:: Work required ::
Write out the stretch of lines below that begins at the line with "Elara Orders: [390,234,706,394]" and ends at the line with "To do - Niamh: [263,489,595,740]", including both, exactly as given and nothing more.

:: Supplied data ::
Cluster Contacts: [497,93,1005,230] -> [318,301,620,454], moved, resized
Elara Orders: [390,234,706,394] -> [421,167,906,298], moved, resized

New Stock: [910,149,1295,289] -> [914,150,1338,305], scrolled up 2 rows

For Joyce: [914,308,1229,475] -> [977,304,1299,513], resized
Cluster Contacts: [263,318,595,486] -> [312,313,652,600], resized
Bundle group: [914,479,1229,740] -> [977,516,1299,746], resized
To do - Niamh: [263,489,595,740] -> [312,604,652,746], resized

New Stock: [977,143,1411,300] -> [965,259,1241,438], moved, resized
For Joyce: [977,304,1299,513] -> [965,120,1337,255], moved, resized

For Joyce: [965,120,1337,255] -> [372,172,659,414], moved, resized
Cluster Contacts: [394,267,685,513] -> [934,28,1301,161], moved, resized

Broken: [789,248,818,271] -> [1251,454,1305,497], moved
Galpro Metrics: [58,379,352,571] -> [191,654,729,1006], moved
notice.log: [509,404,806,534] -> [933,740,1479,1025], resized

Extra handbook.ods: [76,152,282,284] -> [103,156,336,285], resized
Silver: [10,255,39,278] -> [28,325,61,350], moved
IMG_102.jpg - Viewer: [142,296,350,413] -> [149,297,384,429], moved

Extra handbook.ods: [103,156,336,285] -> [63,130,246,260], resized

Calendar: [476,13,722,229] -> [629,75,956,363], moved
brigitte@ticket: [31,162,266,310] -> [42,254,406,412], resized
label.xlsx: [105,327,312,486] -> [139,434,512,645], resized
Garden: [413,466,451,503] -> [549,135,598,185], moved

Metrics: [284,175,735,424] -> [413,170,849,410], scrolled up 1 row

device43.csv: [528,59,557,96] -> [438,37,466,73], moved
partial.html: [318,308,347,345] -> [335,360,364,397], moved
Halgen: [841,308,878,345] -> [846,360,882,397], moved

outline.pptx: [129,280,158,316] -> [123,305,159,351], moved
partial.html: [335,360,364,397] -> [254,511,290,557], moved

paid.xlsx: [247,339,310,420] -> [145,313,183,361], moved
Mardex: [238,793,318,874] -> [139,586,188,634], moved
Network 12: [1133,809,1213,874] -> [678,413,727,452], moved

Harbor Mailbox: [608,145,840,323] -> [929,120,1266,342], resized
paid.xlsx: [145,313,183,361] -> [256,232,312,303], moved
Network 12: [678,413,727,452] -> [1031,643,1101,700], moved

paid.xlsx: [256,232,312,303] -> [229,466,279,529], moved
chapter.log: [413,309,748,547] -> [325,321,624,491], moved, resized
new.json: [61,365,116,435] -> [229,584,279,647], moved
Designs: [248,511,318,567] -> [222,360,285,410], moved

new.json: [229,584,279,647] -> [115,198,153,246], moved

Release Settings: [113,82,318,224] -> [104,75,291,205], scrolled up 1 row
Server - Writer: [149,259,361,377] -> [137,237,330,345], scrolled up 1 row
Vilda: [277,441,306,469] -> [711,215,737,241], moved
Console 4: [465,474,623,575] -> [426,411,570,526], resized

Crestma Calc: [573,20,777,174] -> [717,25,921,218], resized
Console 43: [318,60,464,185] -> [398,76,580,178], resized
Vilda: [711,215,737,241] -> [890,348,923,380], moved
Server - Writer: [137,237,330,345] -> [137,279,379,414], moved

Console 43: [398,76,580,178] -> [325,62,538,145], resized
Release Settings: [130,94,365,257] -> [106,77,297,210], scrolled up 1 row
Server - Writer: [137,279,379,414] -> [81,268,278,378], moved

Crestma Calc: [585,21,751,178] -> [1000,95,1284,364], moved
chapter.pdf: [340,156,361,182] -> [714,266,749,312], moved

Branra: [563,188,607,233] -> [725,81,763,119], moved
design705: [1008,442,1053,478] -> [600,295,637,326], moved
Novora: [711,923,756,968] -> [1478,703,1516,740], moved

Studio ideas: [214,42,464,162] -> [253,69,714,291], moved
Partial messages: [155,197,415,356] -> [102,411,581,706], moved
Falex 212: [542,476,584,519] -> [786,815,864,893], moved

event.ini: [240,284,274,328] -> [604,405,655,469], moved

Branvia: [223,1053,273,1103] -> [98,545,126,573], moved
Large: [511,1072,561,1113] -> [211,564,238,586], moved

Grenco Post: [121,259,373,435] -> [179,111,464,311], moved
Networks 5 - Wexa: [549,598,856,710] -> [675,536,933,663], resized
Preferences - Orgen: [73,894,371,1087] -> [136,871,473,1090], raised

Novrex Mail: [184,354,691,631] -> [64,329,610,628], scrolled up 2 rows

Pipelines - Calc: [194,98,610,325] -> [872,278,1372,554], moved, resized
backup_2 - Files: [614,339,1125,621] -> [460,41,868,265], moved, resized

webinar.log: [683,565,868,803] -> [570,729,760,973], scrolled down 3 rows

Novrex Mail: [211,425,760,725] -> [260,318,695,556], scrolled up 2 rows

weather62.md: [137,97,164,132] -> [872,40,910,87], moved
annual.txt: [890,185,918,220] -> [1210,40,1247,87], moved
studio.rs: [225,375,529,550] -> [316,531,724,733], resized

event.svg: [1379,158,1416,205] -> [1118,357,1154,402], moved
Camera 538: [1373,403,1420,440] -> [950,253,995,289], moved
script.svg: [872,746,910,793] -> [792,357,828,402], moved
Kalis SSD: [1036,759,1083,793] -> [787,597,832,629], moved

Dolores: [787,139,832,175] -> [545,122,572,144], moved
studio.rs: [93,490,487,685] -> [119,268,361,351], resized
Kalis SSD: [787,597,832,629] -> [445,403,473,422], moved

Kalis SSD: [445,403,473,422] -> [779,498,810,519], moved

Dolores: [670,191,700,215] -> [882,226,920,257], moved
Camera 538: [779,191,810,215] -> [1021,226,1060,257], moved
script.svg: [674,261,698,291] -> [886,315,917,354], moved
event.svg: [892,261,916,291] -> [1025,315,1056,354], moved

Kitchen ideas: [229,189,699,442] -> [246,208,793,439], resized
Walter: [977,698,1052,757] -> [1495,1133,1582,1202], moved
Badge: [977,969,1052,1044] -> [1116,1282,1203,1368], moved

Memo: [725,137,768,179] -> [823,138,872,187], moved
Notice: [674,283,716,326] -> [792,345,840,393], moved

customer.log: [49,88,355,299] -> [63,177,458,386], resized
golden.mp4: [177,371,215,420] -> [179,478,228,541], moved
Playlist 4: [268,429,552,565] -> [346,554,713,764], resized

:: Written response ::
Elara Orders: [390,234,706,394] -> [421,167,906,298], moved, resized

New Stock: [910,149,1295,289] -> [914,150,1338,305], scrolled up 2 rows

For Joyce: [914,308,1229,475] -> [977,304,1299,513], resized
Cluster Contacts: [263,318,595,486] -> [312,313,652,600], resized
Bundle group: [914,479,1229,740] -> [977,516,1299,746], resized
To do - Niamh: [263,489,595,740] -> [312,604,652,746], resized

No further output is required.